**Work request**
Nothing outside the range below should be printed. Output exactly the lines from the line with "L1: none -> 47mH (VC, VE)" to the line with "D3: zener 18V", both included.

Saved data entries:
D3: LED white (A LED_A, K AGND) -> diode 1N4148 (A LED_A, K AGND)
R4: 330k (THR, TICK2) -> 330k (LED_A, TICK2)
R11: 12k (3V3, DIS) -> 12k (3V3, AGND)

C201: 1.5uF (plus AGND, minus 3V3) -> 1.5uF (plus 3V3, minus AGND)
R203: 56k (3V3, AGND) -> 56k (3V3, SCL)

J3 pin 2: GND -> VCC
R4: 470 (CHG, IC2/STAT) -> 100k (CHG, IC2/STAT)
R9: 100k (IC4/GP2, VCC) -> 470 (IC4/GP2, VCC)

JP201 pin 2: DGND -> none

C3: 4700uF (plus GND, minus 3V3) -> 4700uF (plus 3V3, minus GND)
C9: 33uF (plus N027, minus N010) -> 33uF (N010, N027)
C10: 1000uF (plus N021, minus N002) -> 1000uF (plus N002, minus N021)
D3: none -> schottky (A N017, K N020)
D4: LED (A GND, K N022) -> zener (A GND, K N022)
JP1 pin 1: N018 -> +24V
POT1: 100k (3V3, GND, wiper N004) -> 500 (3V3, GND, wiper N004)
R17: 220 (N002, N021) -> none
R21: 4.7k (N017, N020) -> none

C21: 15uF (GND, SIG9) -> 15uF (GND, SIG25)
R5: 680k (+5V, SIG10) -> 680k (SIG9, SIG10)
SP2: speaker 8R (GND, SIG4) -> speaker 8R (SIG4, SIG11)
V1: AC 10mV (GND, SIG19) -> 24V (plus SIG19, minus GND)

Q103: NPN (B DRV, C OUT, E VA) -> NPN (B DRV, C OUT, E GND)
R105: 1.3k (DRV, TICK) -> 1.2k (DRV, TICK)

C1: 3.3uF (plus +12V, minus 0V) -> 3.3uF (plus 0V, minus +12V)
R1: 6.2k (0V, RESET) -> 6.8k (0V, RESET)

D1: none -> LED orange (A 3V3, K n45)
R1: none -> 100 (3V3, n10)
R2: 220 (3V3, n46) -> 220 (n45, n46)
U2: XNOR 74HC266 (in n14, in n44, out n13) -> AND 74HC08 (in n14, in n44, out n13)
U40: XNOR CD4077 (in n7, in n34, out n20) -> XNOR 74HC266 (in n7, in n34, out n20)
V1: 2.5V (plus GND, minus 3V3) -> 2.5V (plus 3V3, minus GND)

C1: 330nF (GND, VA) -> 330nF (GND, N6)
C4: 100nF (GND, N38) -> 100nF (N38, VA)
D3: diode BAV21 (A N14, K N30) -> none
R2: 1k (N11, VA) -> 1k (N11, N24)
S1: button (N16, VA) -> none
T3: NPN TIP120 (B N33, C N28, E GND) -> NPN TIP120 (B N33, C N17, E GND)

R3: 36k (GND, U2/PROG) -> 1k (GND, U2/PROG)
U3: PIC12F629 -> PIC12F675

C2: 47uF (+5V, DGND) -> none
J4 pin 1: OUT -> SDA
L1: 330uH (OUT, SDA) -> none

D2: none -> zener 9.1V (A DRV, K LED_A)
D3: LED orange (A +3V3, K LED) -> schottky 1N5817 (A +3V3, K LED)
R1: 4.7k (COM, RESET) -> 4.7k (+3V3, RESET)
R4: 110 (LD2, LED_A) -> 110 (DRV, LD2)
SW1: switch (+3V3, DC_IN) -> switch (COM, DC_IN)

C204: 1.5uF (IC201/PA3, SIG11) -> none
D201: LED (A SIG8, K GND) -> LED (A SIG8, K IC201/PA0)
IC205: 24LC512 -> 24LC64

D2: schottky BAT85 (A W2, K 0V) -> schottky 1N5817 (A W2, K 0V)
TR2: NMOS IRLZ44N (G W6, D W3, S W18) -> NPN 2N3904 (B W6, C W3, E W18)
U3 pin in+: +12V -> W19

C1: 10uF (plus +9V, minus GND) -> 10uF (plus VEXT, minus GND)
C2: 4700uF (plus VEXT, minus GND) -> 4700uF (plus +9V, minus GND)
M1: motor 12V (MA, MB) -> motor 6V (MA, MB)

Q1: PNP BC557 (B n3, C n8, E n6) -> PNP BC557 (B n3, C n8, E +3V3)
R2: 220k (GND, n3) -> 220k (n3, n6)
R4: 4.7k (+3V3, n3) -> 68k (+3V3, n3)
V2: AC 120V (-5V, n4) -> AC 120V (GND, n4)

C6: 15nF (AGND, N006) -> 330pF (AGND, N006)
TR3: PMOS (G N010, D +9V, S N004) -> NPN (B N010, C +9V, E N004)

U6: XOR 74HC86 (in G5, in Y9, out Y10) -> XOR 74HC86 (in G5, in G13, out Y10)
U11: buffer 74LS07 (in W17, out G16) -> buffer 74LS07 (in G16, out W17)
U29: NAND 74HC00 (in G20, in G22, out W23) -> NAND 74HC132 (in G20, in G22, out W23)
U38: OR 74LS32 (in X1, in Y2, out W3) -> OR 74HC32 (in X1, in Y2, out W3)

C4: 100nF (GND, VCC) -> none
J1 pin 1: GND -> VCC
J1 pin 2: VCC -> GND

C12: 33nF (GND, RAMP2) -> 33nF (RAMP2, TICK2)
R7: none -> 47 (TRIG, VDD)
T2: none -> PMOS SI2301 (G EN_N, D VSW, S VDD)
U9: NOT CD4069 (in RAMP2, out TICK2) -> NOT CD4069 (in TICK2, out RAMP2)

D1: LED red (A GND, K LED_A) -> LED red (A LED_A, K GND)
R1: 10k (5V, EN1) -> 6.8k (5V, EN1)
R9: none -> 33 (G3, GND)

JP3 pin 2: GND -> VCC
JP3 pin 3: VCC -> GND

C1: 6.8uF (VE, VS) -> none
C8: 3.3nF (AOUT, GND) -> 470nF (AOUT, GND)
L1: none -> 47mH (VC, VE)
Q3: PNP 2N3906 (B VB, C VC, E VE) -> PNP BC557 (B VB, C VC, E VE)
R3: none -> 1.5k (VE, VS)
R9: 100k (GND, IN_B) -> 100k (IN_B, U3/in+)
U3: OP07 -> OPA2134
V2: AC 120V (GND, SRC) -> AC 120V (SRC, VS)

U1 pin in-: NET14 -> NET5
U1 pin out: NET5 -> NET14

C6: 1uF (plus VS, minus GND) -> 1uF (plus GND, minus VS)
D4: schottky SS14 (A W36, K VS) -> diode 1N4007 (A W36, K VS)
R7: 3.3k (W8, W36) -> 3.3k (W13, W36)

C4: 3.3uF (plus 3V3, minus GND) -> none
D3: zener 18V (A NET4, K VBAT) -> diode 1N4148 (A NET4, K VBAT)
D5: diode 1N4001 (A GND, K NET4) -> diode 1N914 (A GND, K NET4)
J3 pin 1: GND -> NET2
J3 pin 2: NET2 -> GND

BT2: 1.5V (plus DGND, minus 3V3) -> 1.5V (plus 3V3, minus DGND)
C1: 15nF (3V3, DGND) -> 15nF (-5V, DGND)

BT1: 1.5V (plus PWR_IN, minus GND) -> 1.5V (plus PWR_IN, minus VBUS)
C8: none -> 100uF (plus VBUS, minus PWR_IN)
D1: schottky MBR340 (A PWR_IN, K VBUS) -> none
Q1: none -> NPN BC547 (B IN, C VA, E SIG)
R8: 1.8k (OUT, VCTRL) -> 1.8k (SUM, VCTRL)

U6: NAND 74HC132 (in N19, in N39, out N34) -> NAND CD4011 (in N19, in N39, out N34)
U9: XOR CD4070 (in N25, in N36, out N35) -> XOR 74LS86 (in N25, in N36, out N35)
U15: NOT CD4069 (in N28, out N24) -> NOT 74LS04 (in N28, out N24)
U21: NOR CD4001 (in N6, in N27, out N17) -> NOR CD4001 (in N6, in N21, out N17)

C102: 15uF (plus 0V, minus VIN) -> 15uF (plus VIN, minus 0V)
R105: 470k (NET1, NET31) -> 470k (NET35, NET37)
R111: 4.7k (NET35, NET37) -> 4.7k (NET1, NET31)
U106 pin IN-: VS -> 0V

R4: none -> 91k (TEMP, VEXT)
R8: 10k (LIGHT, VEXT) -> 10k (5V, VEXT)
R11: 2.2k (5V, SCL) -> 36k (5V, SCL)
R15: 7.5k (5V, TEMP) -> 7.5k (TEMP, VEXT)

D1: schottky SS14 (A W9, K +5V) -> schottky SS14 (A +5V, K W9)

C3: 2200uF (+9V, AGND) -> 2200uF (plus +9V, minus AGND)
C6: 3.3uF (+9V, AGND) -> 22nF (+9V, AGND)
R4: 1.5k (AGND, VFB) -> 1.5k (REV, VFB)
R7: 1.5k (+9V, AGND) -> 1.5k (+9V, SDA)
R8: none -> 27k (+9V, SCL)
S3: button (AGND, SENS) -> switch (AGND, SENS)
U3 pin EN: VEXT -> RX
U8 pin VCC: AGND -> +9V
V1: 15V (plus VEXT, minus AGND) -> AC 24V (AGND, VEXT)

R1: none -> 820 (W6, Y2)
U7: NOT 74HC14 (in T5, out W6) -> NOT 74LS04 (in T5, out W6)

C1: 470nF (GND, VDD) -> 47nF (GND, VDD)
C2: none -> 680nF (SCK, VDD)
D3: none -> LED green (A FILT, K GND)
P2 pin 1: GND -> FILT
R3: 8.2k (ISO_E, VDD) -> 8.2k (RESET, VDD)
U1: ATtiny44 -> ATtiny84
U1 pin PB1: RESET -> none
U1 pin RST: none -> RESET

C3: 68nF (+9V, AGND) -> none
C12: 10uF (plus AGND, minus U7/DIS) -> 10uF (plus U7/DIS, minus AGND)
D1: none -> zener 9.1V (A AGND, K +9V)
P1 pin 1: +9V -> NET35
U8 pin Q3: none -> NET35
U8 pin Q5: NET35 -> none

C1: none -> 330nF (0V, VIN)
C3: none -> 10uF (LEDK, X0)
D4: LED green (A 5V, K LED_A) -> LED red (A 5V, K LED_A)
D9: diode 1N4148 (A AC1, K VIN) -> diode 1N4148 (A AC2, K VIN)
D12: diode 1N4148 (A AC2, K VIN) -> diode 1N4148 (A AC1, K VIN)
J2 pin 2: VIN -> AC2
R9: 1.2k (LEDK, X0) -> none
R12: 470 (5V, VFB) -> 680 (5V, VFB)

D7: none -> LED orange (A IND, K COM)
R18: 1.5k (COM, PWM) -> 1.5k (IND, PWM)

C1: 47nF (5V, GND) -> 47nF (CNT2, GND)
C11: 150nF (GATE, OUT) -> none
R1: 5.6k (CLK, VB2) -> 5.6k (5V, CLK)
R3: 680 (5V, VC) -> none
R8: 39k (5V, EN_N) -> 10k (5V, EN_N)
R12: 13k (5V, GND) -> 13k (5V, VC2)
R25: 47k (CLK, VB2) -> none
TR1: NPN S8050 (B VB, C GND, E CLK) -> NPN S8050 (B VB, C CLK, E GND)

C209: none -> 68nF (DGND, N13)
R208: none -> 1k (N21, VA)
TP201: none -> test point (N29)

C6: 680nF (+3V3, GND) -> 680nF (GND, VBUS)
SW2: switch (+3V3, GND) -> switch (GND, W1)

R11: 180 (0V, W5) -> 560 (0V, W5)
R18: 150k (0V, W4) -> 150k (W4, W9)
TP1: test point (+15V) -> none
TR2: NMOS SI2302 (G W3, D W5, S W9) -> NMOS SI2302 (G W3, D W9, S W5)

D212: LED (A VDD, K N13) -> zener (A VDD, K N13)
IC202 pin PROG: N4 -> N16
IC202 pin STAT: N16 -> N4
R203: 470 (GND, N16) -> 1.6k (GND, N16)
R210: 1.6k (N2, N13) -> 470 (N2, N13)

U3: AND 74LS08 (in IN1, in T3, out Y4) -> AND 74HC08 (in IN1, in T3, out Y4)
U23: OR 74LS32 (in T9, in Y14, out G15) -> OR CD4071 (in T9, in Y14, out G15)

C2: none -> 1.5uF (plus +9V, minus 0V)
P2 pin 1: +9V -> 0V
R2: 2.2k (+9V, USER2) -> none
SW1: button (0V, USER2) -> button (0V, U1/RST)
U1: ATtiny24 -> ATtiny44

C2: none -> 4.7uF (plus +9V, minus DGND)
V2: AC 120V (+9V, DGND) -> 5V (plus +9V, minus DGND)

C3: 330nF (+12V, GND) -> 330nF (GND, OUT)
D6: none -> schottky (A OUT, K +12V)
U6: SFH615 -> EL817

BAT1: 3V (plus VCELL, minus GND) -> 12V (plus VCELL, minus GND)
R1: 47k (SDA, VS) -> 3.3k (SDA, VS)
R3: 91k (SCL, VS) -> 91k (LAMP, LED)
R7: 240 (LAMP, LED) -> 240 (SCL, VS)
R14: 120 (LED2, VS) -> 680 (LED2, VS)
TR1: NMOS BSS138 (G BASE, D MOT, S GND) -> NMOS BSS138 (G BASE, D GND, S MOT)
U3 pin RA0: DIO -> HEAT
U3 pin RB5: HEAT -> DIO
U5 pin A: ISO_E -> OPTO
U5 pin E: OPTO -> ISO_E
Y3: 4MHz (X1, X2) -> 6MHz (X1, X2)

**Solution to this task**
L1: none -> 47mH (VC, VE)
Q3: PNP 2N3906 (B VB, C VC, E VE) -> PNP BC557 (B VB, C VC, E VE)
R3: none -> 1.5k (VE, VS)
R9: 100k (GND, IN_B) -> 100k (IN_B, U3/in+)
U3: OP07 -> OPA2134
V2: AC 120V (GND, SRC) -> AC 120V (SRC, VS)

U1 pin in-: NET14 -> NET5
U1 pin out: NET5 -> NET14

C6: 1uF (plus VS, minus GND) -> 1uF (plus GND, minus VS)
D4: schottky SS14 (A W36, K VS) -> diode 1N4007 (A W36, K VS)
R7: 3.3k (W8, W36) -> 3.3k (W13, W36)

C4: 3.3uF (plus 3V3, minus GND) -> none
D3: zener 18V (A NET4, K VBAT) -> diode 1N4148 (A NET4, K VBAT)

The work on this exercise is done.